Nothing but the lines from the one containing "degrees counterclockwise |" through the last line of the data below should be returned, each copied exactly.

SUPPLIED RECORDS START

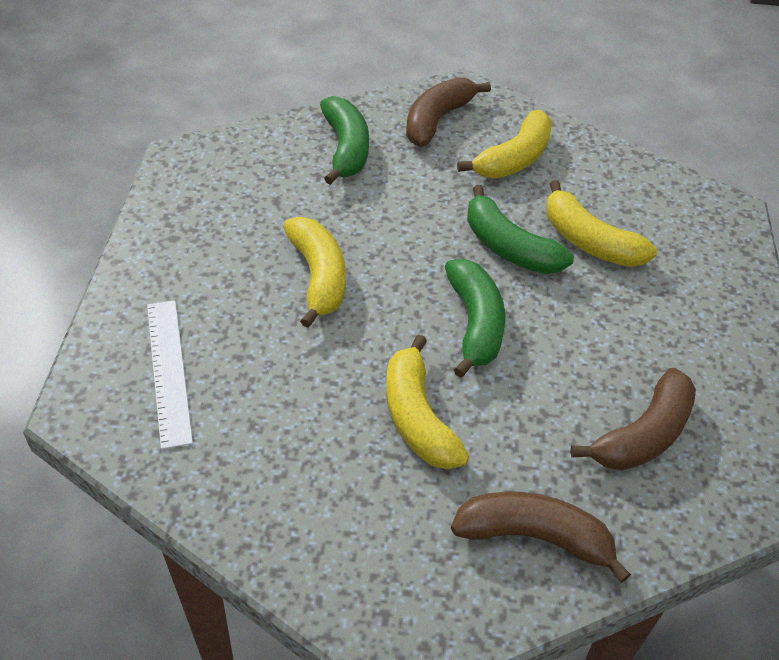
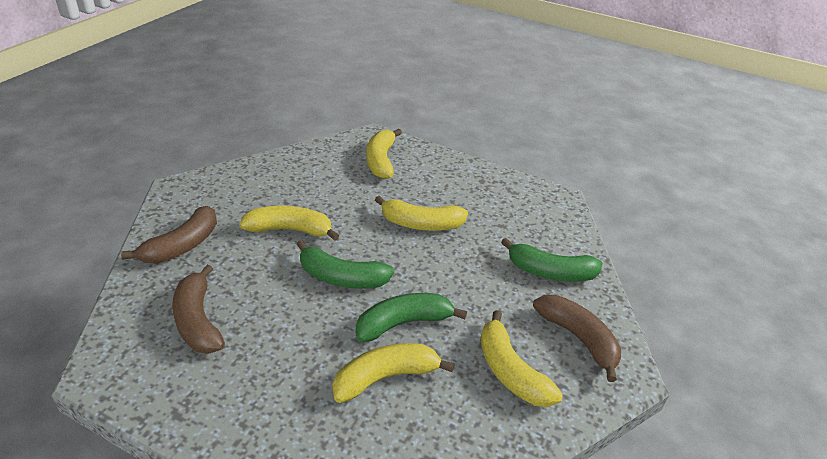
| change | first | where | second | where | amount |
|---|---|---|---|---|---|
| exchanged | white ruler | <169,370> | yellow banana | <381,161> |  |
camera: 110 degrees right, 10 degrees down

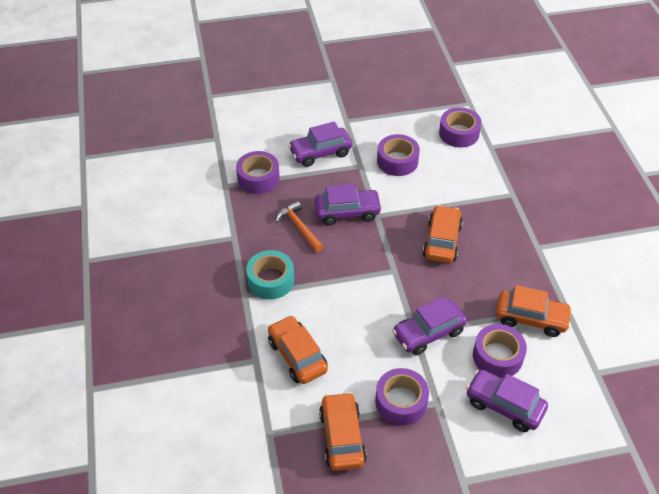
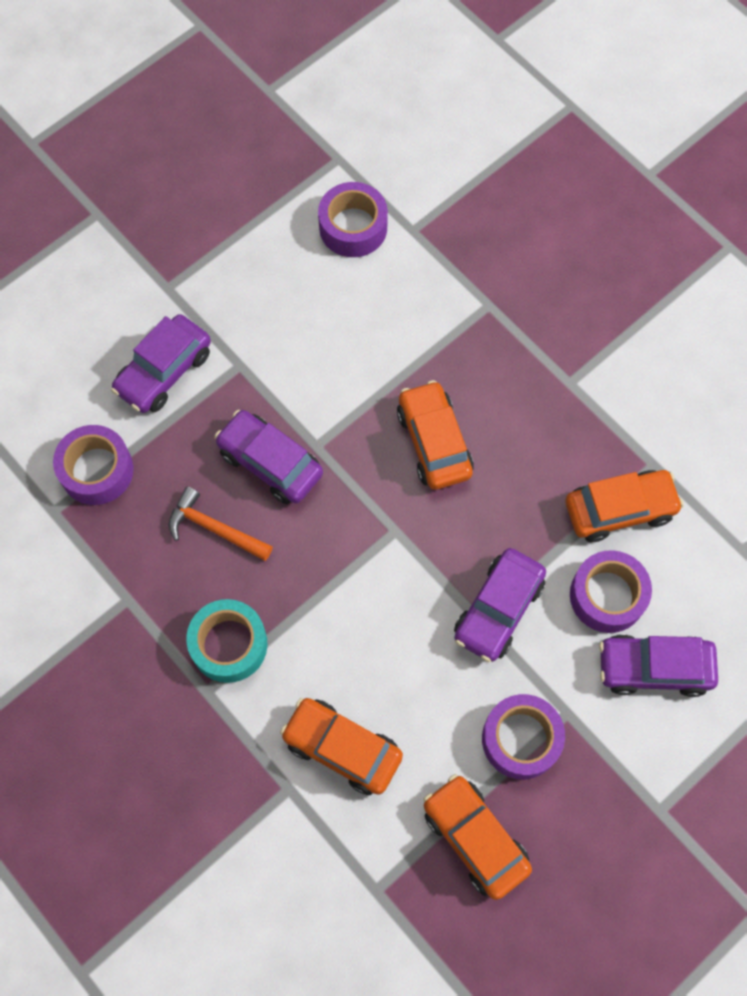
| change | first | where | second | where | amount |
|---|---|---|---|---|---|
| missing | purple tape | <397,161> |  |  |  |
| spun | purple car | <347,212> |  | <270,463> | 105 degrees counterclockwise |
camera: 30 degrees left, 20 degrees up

SUPPLIED RECORDS END

▶ [PROBLEM SOLUTION]
| spun | purple car | <347,212> |  | <270,463> | 105 degrees counterclockwise |
camera: 30 degrees left, 20 degrees up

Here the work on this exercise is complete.